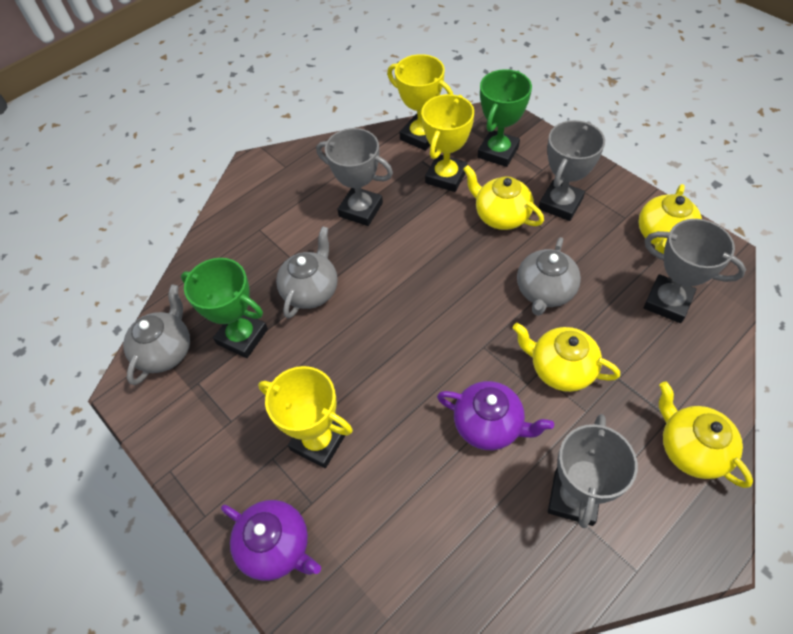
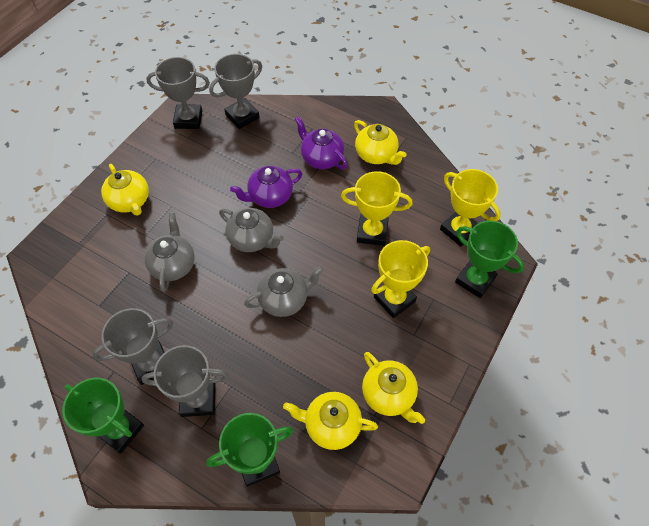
green trophy: 2 -> 3

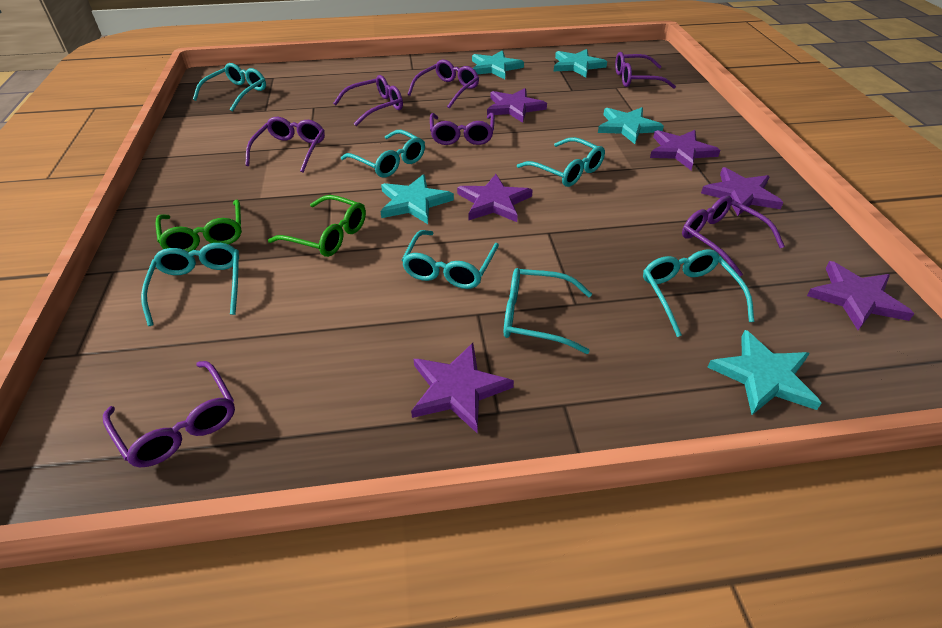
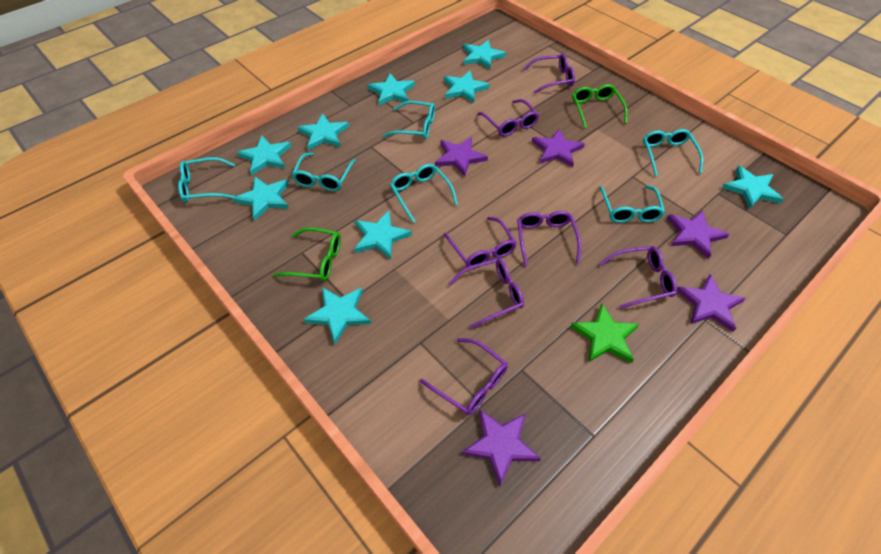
green star: 0 -> 1
purple star: 6 -> 5
turquoise glasses: 7 -> 6
turquoise star: 5 -> 9

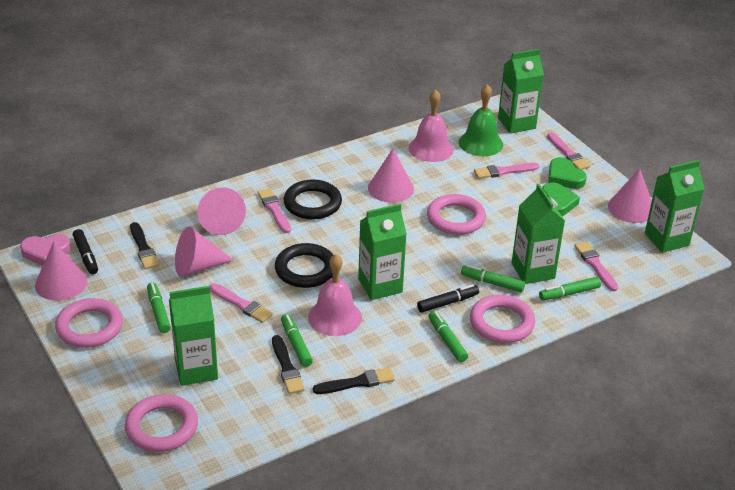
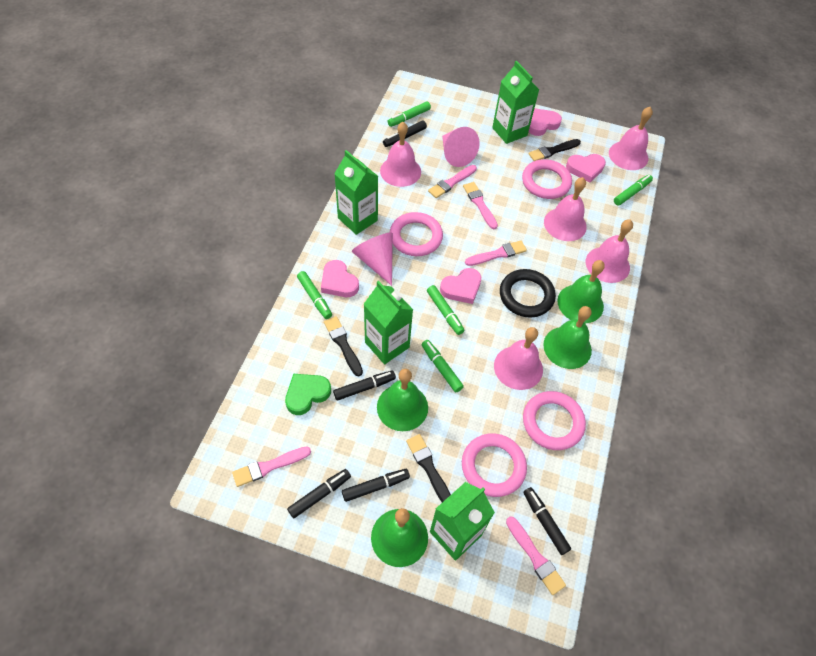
black marker: 2 -> 5
black ring: 2 -> 1
green bell: 1 -> 4
green carton: 5 -> 4
green heart: 2 -> 1
pink bell: 2 -> 5
pink cone: 5 -> 2
pink heart: 1 -> 4

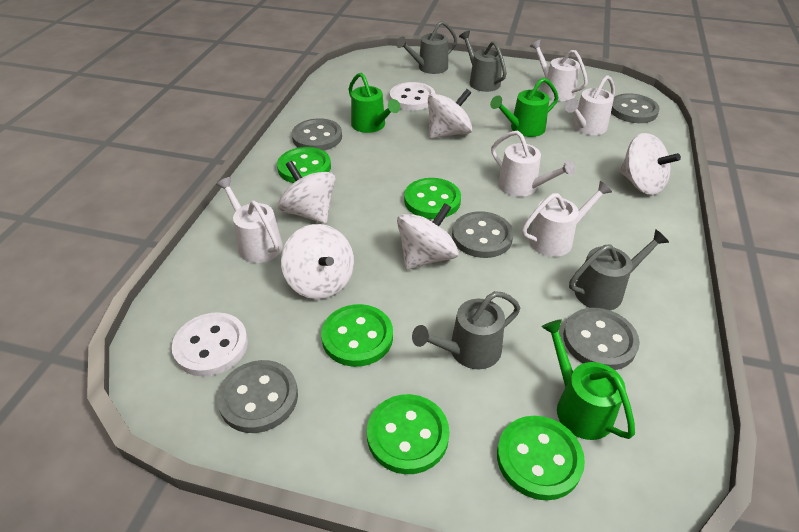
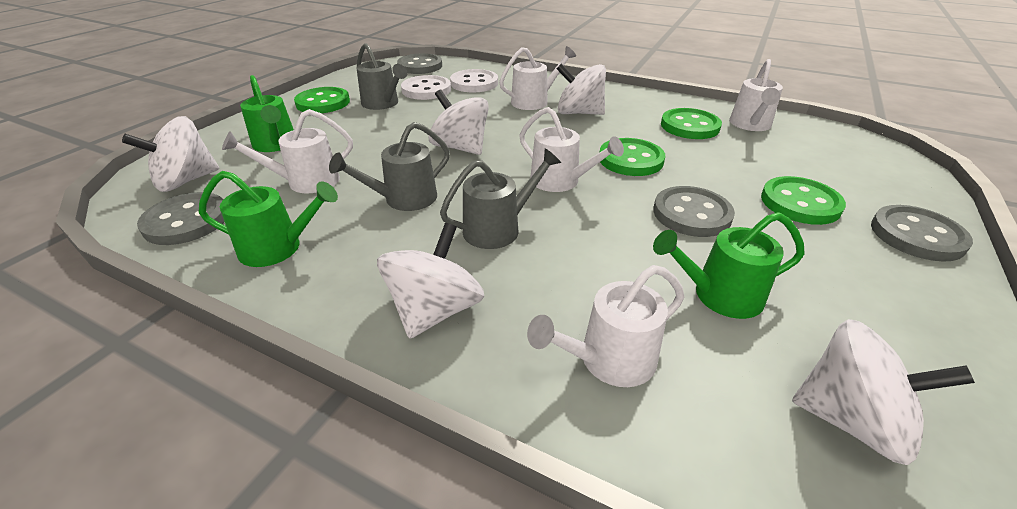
green button: 5 -> 4
grey button: 5 -> 4
grey watering can: 4 -> 3

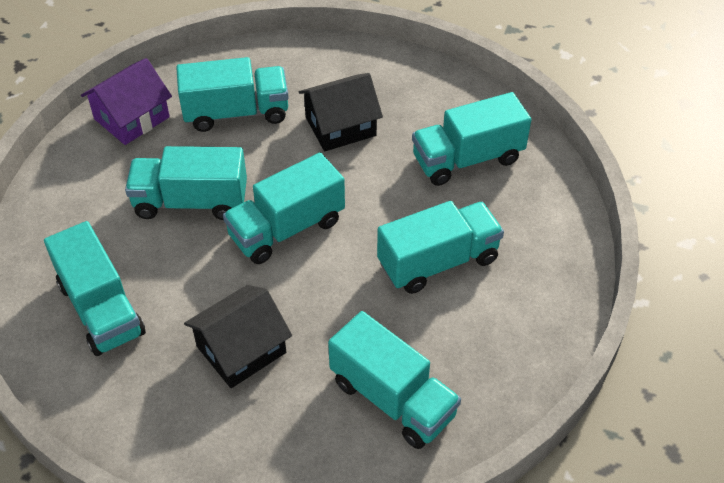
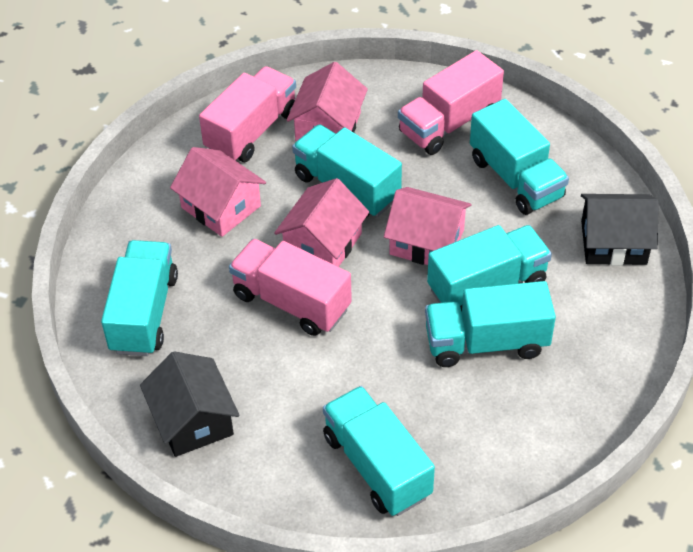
pink house: 0 -> 4
pink truck: 0 -> 3
purple house: 1 -> 0
turquoise truck: 7 -> 6

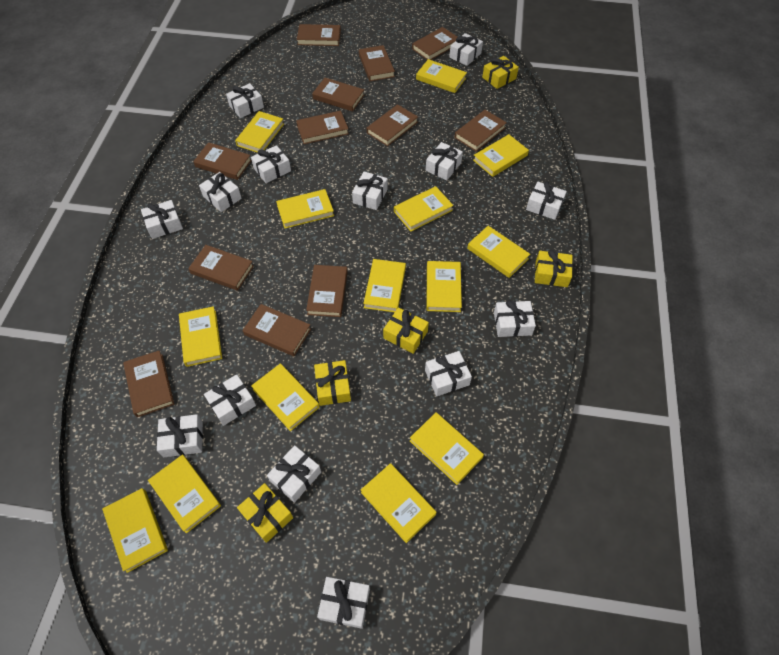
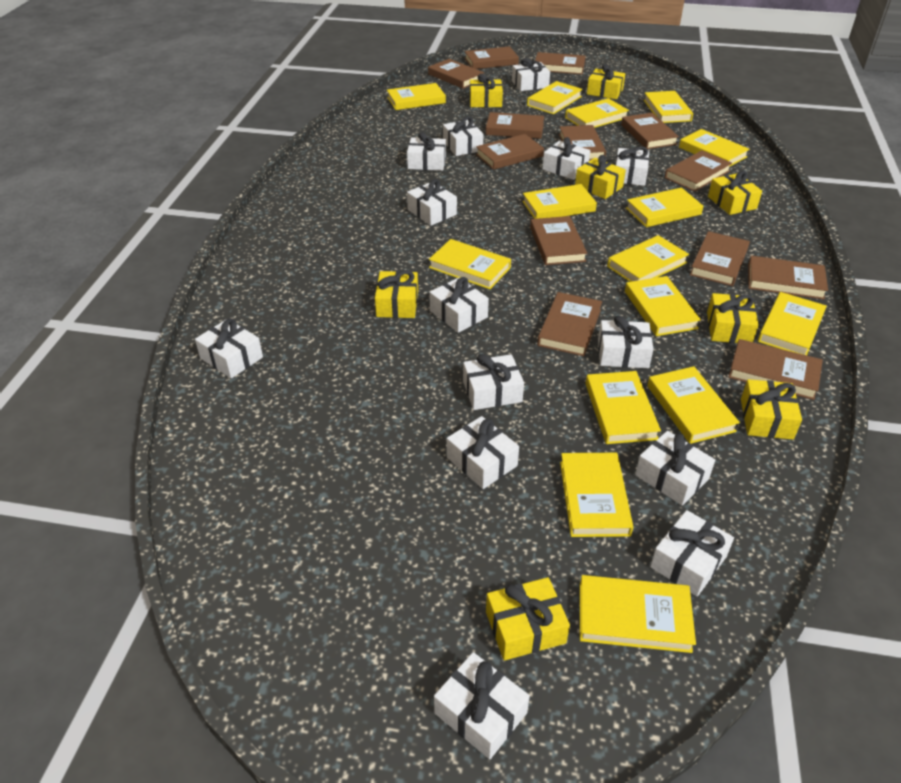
brown book: 12 -> 13
yellow book: 14 -> 15
yellow gift: 5 -> 8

........

> _Required work_
Copy out the data above to the letter, and keep every picture out of it.

> _Solution for this exercise_
green trophy: 2 -> 3

green star: 0 -> 1
purple star: 6 -> 5
turquoise glasses: 7 -> 6
turquoise star: 5 -> 9

black marker: 2 -> 5
black ring: 2 -> 1
green bell: 1 -> 4
green carton: 5 -> 4
green heart: 2 -> 1
pink bell: 2 -> 5
pink cone: 5 -> 2
pink heart: 1 -> 4

green button: 5 -> 4
grey button: 5 -> 4
grey watering can: 4 -> 3

pink house: 0 -> 4
pink truck: 0 -> 3
purple house: 1 -> 0
turquoise truck: 7 -> 6

brown book: 12 -> 13
yellow book: 14 -> 15
yellow gift: 5 -> 8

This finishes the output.